* [About this task]
Output exactly the lines from the one with "white ring: 1 -> 2" through the last line of the data below, both included, and nothing more.

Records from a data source
-- Opening Marker --

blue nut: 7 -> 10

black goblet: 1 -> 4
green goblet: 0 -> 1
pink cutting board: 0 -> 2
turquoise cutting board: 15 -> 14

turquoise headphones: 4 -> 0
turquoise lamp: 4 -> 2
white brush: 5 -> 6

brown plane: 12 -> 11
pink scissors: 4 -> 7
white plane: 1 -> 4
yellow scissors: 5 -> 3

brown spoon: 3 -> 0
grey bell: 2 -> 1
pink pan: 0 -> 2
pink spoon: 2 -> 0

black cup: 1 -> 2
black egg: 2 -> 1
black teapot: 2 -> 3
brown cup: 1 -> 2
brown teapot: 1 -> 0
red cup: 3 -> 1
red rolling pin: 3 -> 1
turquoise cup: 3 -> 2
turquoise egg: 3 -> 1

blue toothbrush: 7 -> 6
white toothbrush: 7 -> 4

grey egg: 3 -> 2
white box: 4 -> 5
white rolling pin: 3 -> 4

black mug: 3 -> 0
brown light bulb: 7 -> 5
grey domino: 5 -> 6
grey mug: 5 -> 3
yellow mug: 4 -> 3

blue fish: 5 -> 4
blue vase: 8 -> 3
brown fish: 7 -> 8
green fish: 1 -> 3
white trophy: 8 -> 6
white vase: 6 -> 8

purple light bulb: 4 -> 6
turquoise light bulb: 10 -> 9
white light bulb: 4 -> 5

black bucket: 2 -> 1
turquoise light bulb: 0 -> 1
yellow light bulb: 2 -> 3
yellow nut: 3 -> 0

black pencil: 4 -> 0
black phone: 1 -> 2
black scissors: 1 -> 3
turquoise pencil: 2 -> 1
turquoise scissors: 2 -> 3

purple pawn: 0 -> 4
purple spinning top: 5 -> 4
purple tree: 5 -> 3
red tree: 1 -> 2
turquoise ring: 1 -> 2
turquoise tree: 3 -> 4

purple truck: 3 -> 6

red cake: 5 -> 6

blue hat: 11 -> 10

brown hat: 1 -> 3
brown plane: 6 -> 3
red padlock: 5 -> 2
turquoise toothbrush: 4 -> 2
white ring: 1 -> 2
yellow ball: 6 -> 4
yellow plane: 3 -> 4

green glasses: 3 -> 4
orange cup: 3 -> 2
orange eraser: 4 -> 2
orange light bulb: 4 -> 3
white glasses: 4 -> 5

-- Closing Marker --

* [Output for this task]
white ring: 1 -> 2
yellow ball: 6 -> 4
yellow plane: 3 -> 4

green glasses: 3 -> 4
orange cup: 3 -> 2
orange eraser: 4 -> 2
orange light bulb: 4 -> 3
white glasses: 4 -> 5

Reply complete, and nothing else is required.